Please identify each line in the records below that contains the word "Violin", and copy those lines out in full.

--- start Data section ---

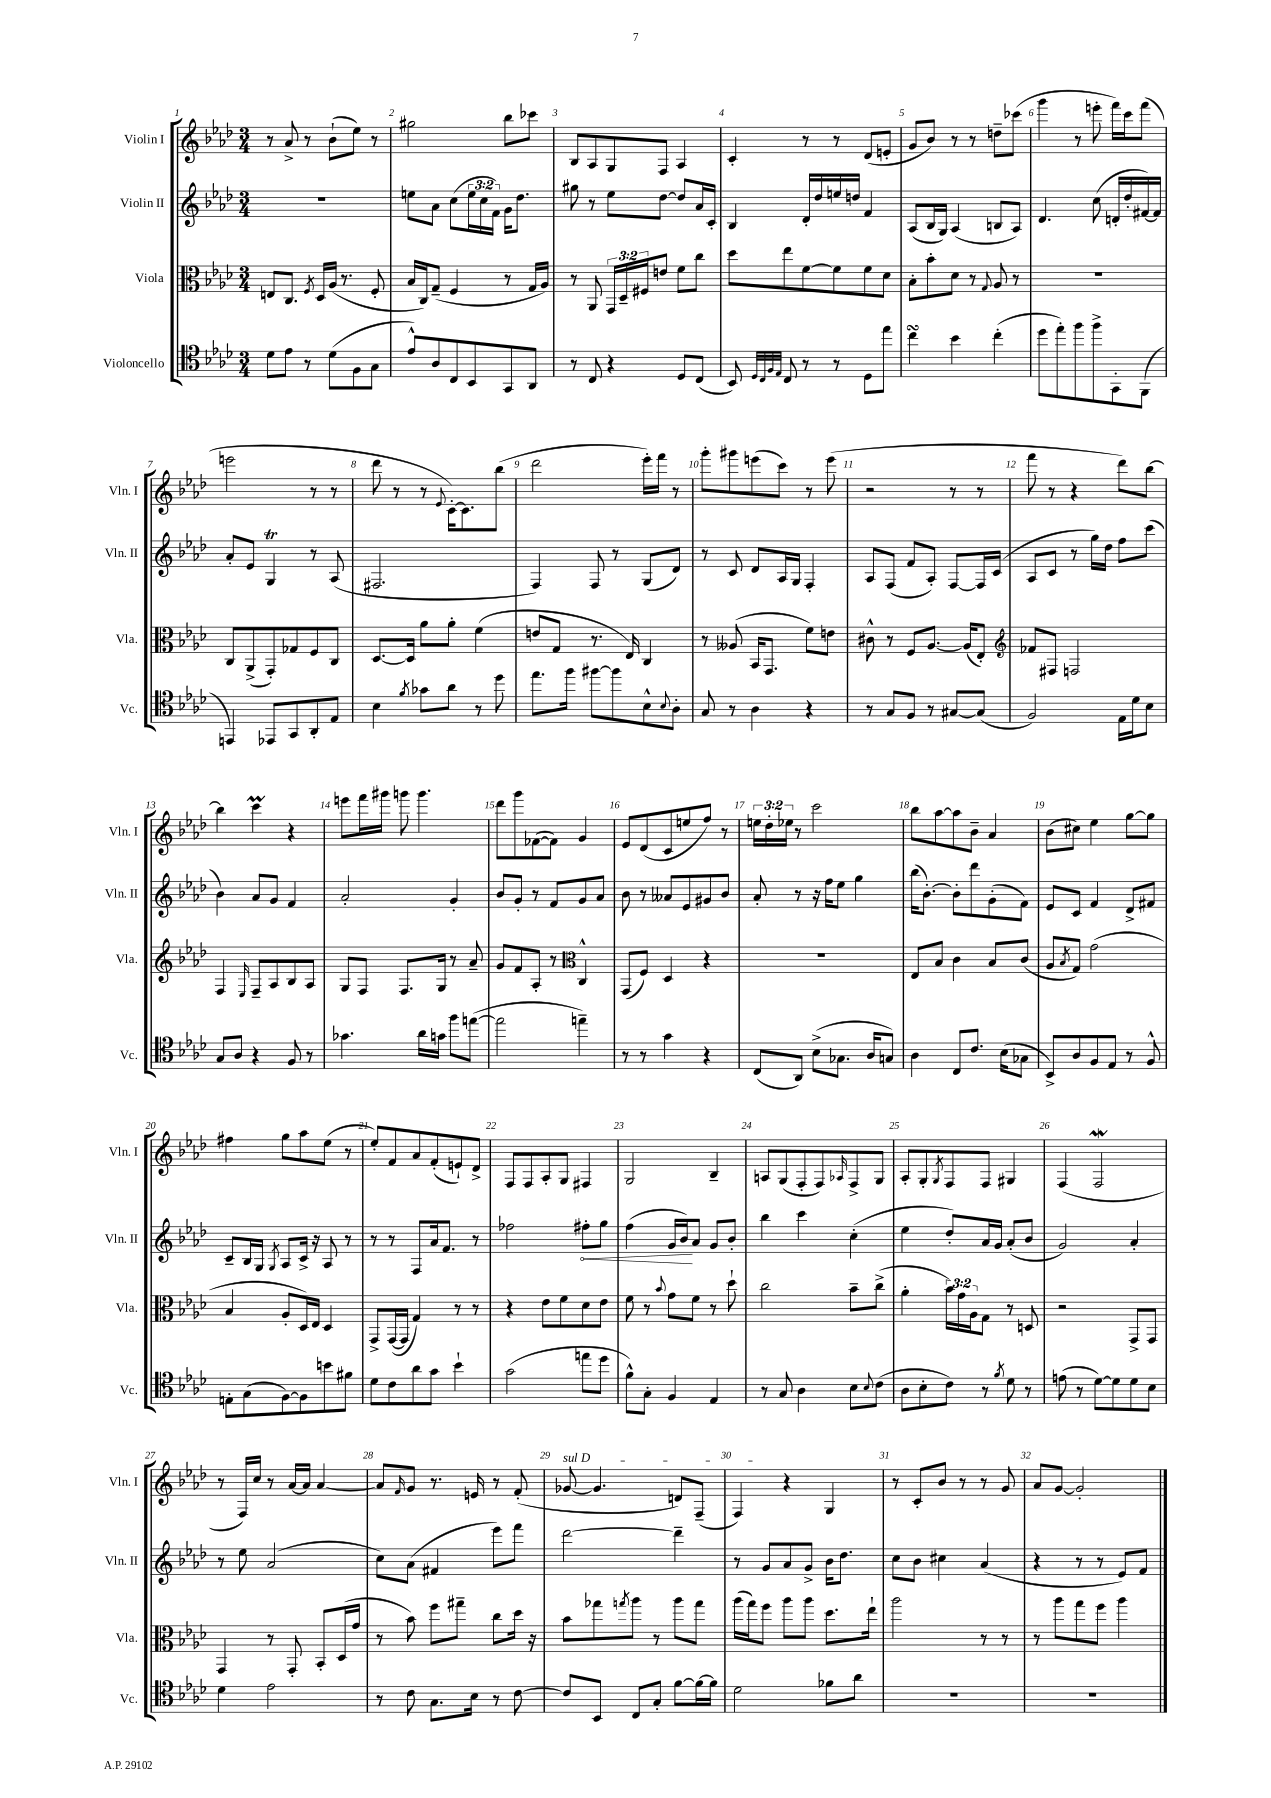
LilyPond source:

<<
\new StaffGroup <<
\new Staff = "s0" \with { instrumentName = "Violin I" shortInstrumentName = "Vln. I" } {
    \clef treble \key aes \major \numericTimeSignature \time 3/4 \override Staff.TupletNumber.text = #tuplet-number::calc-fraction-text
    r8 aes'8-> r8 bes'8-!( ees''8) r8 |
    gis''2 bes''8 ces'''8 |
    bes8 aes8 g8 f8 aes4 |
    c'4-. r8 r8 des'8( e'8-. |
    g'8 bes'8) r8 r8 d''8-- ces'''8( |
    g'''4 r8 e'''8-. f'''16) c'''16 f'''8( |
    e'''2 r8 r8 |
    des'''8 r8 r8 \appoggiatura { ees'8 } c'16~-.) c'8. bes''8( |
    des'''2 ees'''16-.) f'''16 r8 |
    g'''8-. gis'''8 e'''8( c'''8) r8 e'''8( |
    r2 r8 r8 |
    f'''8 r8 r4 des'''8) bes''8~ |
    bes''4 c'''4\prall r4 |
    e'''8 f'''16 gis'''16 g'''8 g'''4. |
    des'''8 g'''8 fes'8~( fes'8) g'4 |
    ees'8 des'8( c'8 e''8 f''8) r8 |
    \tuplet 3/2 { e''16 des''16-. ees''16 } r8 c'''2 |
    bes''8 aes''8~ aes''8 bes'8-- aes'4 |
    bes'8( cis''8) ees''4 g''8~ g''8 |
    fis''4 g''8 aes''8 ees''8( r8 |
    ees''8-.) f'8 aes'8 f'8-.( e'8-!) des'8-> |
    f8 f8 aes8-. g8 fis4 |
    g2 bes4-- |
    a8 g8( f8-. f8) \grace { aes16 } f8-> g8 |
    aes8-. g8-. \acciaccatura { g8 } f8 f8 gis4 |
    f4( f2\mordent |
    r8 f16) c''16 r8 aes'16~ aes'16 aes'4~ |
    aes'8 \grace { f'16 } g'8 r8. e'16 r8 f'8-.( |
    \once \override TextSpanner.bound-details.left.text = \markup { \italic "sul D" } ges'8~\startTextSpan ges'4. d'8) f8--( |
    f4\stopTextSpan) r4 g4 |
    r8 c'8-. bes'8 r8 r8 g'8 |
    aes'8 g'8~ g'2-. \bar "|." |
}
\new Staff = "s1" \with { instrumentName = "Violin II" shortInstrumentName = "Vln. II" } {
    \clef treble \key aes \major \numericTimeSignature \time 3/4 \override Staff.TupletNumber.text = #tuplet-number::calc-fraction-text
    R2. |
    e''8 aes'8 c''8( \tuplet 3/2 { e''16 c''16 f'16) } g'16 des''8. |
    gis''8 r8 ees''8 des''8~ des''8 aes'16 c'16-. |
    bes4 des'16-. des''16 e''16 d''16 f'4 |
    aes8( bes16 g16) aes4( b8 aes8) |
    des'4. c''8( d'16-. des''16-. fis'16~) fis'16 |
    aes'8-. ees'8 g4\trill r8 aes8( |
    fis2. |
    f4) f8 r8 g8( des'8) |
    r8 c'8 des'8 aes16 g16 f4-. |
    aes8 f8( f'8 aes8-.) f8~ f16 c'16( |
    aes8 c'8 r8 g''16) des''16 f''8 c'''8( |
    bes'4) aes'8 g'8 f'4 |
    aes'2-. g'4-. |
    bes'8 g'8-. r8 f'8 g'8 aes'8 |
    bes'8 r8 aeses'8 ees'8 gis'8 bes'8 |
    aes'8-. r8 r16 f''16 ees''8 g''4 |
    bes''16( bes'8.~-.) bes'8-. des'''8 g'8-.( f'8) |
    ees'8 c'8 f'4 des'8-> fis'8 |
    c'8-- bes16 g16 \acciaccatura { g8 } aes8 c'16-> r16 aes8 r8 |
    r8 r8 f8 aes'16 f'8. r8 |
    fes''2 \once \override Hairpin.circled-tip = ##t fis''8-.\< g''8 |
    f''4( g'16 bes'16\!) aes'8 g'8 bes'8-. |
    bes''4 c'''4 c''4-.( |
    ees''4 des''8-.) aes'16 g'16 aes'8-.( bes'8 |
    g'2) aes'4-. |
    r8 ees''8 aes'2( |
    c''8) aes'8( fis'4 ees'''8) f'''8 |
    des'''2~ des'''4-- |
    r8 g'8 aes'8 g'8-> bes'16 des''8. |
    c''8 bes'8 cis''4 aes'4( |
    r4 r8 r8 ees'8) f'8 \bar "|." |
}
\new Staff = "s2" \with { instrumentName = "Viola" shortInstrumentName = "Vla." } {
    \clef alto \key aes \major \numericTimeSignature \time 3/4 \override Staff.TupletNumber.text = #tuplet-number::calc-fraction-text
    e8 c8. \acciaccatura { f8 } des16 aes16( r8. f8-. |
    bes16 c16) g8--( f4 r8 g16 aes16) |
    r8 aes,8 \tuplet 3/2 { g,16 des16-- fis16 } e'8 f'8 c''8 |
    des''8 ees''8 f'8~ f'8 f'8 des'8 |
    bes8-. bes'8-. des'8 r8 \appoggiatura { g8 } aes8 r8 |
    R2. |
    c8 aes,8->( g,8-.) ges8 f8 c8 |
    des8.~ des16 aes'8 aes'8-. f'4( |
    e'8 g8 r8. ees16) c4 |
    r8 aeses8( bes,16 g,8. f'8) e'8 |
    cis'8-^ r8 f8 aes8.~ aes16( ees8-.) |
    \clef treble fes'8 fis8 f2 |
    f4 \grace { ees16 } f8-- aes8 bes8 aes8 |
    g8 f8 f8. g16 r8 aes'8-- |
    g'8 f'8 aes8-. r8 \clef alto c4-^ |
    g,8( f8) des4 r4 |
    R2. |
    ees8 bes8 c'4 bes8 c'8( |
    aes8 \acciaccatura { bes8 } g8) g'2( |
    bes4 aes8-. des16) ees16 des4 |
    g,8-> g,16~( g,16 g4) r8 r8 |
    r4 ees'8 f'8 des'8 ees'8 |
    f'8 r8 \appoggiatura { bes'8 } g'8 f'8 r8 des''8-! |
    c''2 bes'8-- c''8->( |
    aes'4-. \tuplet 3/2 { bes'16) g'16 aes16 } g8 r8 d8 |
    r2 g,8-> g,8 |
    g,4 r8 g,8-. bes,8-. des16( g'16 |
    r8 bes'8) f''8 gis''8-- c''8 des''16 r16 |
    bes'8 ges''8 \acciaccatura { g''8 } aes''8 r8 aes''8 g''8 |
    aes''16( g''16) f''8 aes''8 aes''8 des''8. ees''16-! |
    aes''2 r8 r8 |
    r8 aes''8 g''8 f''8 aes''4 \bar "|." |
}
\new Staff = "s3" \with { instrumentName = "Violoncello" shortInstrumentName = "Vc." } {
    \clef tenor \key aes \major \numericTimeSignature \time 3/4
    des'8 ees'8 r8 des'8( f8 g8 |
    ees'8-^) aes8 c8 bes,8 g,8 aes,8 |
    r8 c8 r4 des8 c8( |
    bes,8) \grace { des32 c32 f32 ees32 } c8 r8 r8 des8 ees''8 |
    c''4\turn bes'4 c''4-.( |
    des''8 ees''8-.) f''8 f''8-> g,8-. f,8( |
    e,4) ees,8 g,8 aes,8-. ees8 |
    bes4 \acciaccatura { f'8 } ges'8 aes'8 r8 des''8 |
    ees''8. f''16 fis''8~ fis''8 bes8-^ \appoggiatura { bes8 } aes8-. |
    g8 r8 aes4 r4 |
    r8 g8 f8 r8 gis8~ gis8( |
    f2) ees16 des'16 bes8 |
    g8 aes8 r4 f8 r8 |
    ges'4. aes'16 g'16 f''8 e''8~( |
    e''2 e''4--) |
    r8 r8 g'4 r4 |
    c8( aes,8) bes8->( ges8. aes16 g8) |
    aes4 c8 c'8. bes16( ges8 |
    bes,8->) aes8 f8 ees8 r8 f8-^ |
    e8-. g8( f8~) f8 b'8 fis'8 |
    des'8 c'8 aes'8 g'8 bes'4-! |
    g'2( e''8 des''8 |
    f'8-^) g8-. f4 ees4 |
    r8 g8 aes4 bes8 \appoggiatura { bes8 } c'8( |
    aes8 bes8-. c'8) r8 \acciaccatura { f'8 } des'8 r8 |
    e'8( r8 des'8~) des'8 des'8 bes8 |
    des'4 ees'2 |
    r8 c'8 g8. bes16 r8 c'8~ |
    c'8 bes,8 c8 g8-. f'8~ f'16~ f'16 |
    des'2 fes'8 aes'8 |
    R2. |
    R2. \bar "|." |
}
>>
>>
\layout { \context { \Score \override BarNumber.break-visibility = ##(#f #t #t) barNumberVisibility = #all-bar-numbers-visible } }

--- end Data section ---

» Right answer:
\new Staff = "s0" \with { instrumentName = "Violin I" shortInstrumentName = "Vln. I" } {
\new Staff = "s1" \with { instrumentName = "Violin II" shortInstrumentName = "Vln. II" } {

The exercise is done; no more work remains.